### PROVIDED MATERIAL
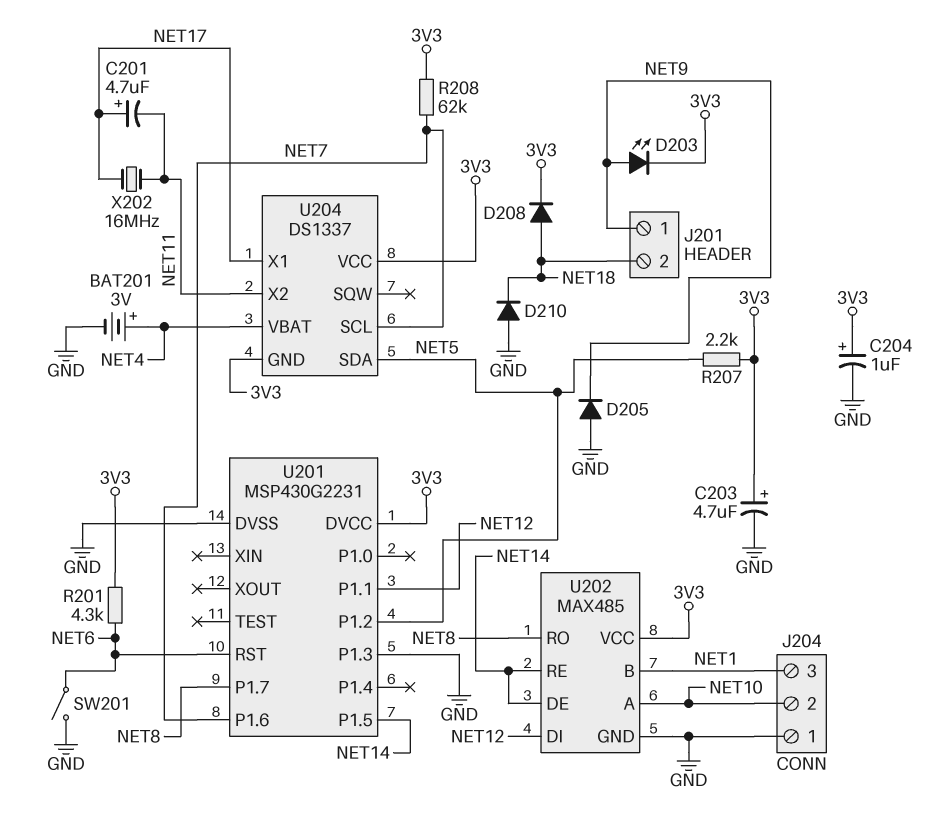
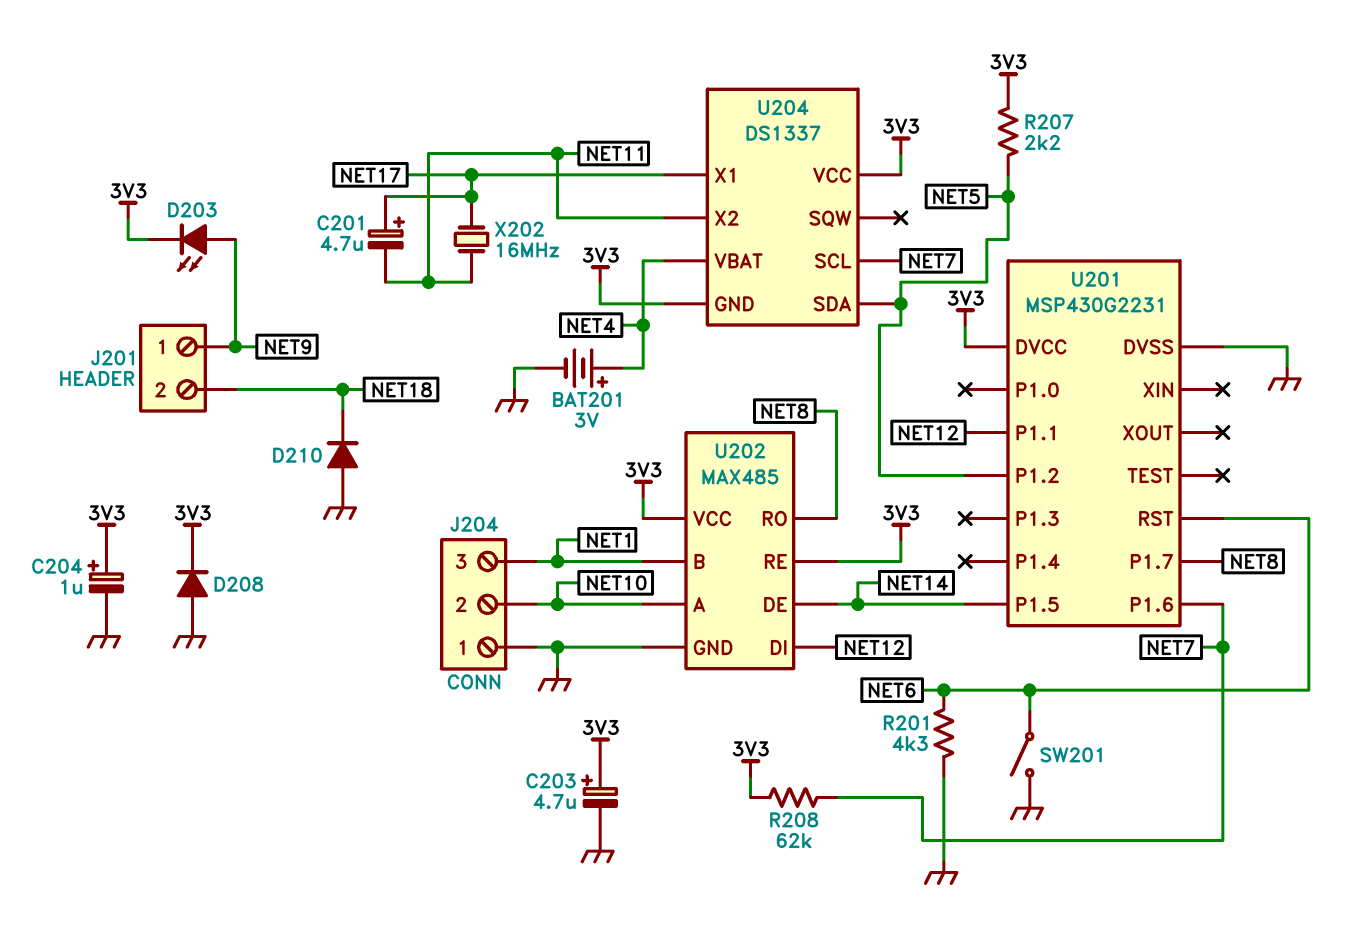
D205: diode (A GND, K NET9) -> none
D208: diode (A NET18, K 3V3) -> diode (A GND, K 3V3)
R201: 4.3k (3V3, NET6) -> 4.3k (GND, NET6)
U201 pin P1.3: GND -> none
U202 pin RE: NET14 -> 3V3

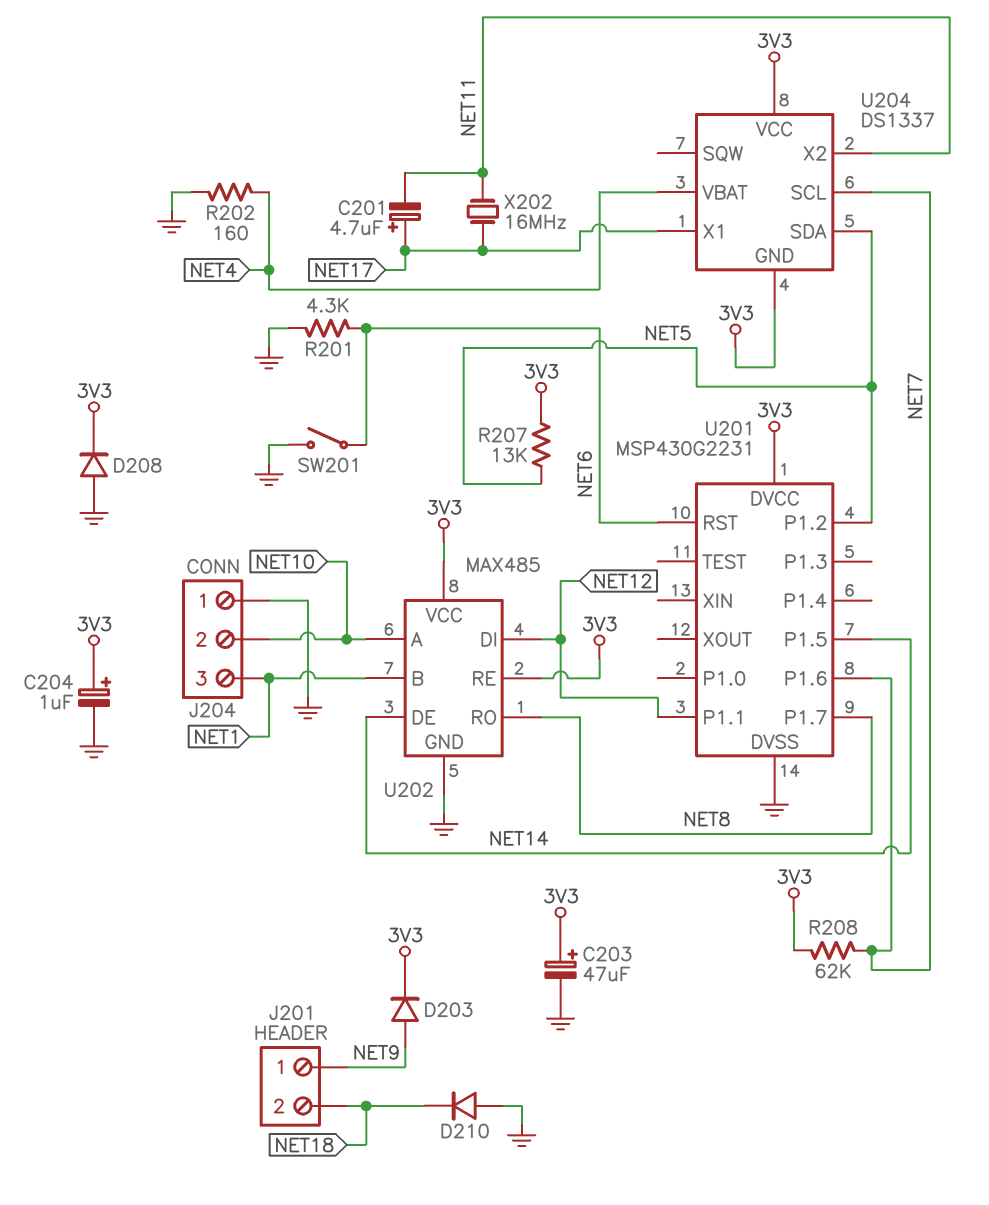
BAT201: 3V (plus NET4, minus GND) -> none
C203: 4.7uF (plus 3V3, minus GND) -> 47uF (plus 3V3, minus GND)
D203: LED (A NET9, K 3V3) -> diode (A NET9, K 3V3)
R202: none -> 160 (GND, NET4)
R207: 2.2k (3V3, NET5) -> 13k (3V3, NET5)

### WORK ORDER
Go line by line through the data above and report each one that holds the string "none".

### REPLY
D205: diode (A GND, K NET9) -> none
U201 pin P1.3: GND -> none
BAT201: 3V (plus NET4, minus GND) -> none
R202: none -> 160 (GND, NET4)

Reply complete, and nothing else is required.